Task instructions: Your answer must be an exact copy of the data below.

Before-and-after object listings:
== == ==

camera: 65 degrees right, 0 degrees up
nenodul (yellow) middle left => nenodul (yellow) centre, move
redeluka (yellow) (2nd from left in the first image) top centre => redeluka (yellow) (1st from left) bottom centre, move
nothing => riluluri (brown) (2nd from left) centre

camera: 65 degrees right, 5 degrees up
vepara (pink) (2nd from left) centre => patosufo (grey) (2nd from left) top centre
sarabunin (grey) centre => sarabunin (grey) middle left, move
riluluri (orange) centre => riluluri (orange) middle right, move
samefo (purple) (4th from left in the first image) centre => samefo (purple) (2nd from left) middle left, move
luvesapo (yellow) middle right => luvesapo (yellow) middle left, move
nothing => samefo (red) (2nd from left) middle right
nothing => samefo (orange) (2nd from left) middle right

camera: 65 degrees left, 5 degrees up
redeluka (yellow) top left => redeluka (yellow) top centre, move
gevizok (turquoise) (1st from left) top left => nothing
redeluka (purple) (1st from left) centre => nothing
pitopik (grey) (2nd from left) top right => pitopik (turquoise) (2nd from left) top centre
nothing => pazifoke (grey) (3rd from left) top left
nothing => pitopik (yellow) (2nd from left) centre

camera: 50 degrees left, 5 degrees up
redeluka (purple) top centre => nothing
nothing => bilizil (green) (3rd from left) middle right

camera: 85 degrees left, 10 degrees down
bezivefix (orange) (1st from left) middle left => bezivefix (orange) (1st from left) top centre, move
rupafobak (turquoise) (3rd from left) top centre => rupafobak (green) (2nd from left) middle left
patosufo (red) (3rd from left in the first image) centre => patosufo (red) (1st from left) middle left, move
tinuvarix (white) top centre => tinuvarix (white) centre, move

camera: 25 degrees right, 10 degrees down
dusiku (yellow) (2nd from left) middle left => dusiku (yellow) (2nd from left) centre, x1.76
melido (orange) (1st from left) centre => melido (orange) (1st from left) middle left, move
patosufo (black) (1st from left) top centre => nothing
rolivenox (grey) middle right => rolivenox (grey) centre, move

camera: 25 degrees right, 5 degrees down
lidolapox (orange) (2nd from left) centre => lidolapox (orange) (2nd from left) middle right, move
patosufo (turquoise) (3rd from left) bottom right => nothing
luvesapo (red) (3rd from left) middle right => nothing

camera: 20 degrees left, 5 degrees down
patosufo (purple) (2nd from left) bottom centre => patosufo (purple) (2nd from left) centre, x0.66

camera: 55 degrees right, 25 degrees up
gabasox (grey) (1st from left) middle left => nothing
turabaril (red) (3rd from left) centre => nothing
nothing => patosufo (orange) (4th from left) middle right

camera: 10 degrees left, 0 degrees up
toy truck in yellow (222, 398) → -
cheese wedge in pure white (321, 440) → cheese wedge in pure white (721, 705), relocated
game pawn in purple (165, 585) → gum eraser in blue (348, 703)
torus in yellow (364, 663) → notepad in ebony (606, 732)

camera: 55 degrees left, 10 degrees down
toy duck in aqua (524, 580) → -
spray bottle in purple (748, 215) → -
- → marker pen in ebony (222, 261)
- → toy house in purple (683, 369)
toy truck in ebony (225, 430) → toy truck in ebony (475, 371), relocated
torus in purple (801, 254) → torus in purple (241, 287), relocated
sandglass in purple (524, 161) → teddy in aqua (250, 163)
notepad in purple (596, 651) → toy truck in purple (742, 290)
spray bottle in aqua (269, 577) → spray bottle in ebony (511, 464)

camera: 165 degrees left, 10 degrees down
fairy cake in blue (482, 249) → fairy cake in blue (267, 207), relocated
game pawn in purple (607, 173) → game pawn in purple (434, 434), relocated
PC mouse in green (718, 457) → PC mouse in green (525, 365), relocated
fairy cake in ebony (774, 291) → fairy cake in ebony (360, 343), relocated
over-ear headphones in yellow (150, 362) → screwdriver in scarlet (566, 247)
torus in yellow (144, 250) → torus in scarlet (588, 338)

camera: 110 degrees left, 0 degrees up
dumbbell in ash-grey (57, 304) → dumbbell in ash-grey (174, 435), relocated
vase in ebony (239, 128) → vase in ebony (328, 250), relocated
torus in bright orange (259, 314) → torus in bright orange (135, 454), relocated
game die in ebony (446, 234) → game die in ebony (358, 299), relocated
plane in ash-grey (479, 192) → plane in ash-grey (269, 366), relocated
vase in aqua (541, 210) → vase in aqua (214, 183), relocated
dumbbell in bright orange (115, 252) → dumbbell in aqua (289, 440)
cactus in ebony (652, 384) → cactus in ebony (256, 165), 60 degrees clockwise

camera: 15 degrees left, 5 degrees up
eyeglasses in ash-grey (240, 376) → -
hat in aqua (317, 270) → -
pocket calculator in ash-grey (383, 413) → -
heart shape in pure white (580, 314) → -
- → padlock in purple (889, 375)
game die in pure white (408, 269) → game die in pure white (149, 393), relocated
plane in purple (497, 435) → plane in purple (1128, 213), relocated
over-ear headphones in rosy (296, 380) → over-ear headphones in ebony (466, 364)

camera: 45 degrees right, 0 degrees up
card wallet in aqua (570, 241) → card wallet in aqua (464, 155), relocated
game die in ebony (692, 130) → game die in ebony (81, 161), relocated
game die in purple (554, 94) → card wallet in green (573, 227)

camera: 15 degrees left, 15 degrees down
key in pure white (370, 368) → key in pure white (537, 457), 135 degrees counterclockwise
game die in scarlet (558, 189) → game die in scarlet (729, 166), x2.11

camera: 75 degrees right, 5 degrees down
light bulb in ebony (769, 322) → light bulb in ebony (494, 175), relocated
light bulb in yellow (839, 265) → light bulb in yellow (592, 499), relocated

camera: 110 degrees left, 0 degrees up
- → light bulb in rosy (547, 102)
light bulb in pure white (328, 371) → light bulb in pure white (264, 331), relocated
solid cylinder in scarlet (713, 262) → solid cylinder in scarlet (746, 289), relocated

== == ==

Your response:
camera: 65 degrees right, 0 degrees up
nenodul (yellow) middle left => nenodul (yellow) centre, move
redeluka (yellow) (2nd from left in the first image) top centre => redeluka (yellow) (1st from left) bottom centre, move
nothing => riluluri (brown) (2nd from left) centre

camera: 65 degrees right, 5 degrees up
vepara (pink) (2nd from left) centre => patosufo (grey) (2nd from left) top centre
sarabunin (grey) centre => sarabunin (grey) middle left, move
riluluri (orange) centre => riluluri (orange) middle right, move
samefo (purple) (4th from left in the first image) centre => samefo (purple) (2nd from left) middle left, move
luvesapo (yellow) middle right => luvesapo (yellow) middle left, move
nothing => samefo (red) (2nd from left) middle right
nothing => samefo (orange) (2nd from left) middle right

camera: 65 degrees left, 5 degrees up
redeluka (yellow) top left => redeluka (yellow) top centre, move
gevizok (turquoise) (1st from left) top left => nothing
redeluka (purple) (1st from left) centre => nothing
pitopik (grey) (2nd from left) top right => pitopik (turquoise) (2nd from left) top centre
nothing => pazifoke (grey) (3rd from left) top left
nothing => pitopik (yellow) (2nd from left) centre

camera: 50 degrees left, 5 degrees up
redeluka (purple) top centre => nothing
nothing => bilizil (green) (3rd from left) middle right

camera: 85 degrees left, 10 degrees down
bezivefix (orange) (1st from left) middle left => bezivefix (orange) (1st from left) top centre, move
rupafobak (turquoise) (3rd from left) top centre => rupafobak (green) (2nd from left) middle left
patosufo (red) (3rd from left in the first image) centre => patosufo (red) (1st from left) middle left, move
tinuvarix (white) top centre => tinuvarix (white) centre, move

camera: 25 degrees right, 10 degrees down
dusiku (yellow) (2nd from left) middle left => dusiku (yellow) (2nd from left) centre, x1.76
melido (orange) (1st from left) centre => melido (orange) (1st from left) middle left, move
patosufo (black) (1st from left) top centre => nothing
rolivenox (grey) middle right => rolivenox (grey) centre, move

camera: 25 degrees right, 5 degrees down
lidolapox (orange) (2nd from left) centre => lidolapox (orange) (2nd from left) middle right, move
patosufo (turquoise) (3rd from left) bottom right => nothing
luvesapo (red) (3rd from left) middle right => nothing

camera: 20 degrees left, 5 degrees down
patosufo (purple) (2nd from left) bottom centre => patosufo (purple) (2nd from left) centre, x0.66

camera: 55 degrees right, 25 degrees up
gabasox (grey) (1st from left) middle left => nothing
turabaril (red) (3rd from left) centre => nothing
nothing => patosufo (orange) (4th from left) middle right

camera: 10 degrees left, 0 degrees up
toy truck in yellow (222, 398) → -
cheese wedge in pure white (321, 440) → cheese wedge in pure white (721, 705), relocated
game pawn in purple (165, 585) → gum eraser in blue (348, 703)
torus in yellow (364, 663) → notepad in ebony (606, 732)

camera: 55 degrees left, 10 degrees down
toy duck in aqua (524, 580) → -
spray bottle in purple (748, 215) → -
- → marker pen in ebony (222, 261)
- → toy house in purple (683, 369)
toy truck in ebony (225, 430) → toy truck in ebony (475, 371), relocated
torus in purple (801, 254) → torus in purple (241, 287), relocated
sandglass in purple (524, 161) → teddy in aqua (250, 163)
notepad in purple (596, 651) → toy truck in purple (742, 290)
spray bottle in aqua (269, 577) → spray bottle in ebony (511, 464)

camera: 165 degrees left, 10 degrees down
fairy cake in blue (482, 249) → fairy cake in blue (267, 207), relocated
game pawn in purple (607, 173) → game pawn in purple (434, 434), relocated
PC mouse in green (718, 457) → PC mouse in green (525, 365), relocated
fairy cake in ebony (774, 291) → fairy cake in ebony (360, 343), relocated
over-ear headphones in yellow (150, 362) → screwdriver in scarlet (566, 247)
torus in yellow (144, 250) → torus in scarlet (588, 338)

camera: 110 degrees left, 0 degrees up
dumbbell in ash-grey (57, 304) → dumbbell in ash-grey (174, 435), relocated
vase in ebony (239, 128) → vase in ebony (328, 250), relocated
torus in bright orange (259, 314) → torus in bright orange (135, 454), relocated
game die in ebony (446, 234) → game die in ebony (358, 299), relocated
plane in ash-grey (479, 192) → plane in ash-grey (269, 366), relocated
vase in aqua (541, 210) → vase in aqua (214, 183), relocated
dumbbell in bright orange (115, 252) → dumbbell in aqua (289, 440)
cactus in ebony (652, 384) → cactus in ebony (256, 165), 60 degrees clockwise

camera: 15 degrees left, 5 degrees up
eyeglasses in ash-grey (240, 376) → -
hat in aqua (317, 270) → -
pocket calculator in ash-grey (383, 413) → -
heart shape in pure white (580, 314) → -
- → padlock in purple (889, 375)
game die in pure white (408, 269) → game die in pure white (149, 393), relocated
plane in purple (497, 435) → plane in purple (1128, 213), relocated
over-ear headphones in rosy (296, 380) → over-ear headphones in ebony (466, 364)

camera: 45 degrees right, 0 degrees up
card wallet in aqua (570, 241) → card wallet in aqua (464, 155), relocated
game die in ebony (692, 130) → game die in ebony (81, 161), relocated
game die in purple (554, 94) → card wallet in green (573, 227)

camera: 15 degrees left, 15 degrees down
key in pure white (370, 368) → key in pure white (537, 457), 135 degrees counterclockwise
game die in scarlet (558, 189) → game die in scarlet (729, 166), x2.11

camera: 75 degrees right, 5 degrees down
light bulb in ebony (769, 322) → light bulb in ebony (494, 175), relocated
light bulb in yellow (839, 265) → light bulb in yellow (592, 499), relocated

camera: 110 degrees left, 0 degrees up
- → light bulb in rosy (547, 102)
light bulb in pure white (328, 371) → light bulb in pure white (264, 331), relocated
solid cylinder in scarlet (713, 262) → solid cylinder in scarlet (746, 289), relocated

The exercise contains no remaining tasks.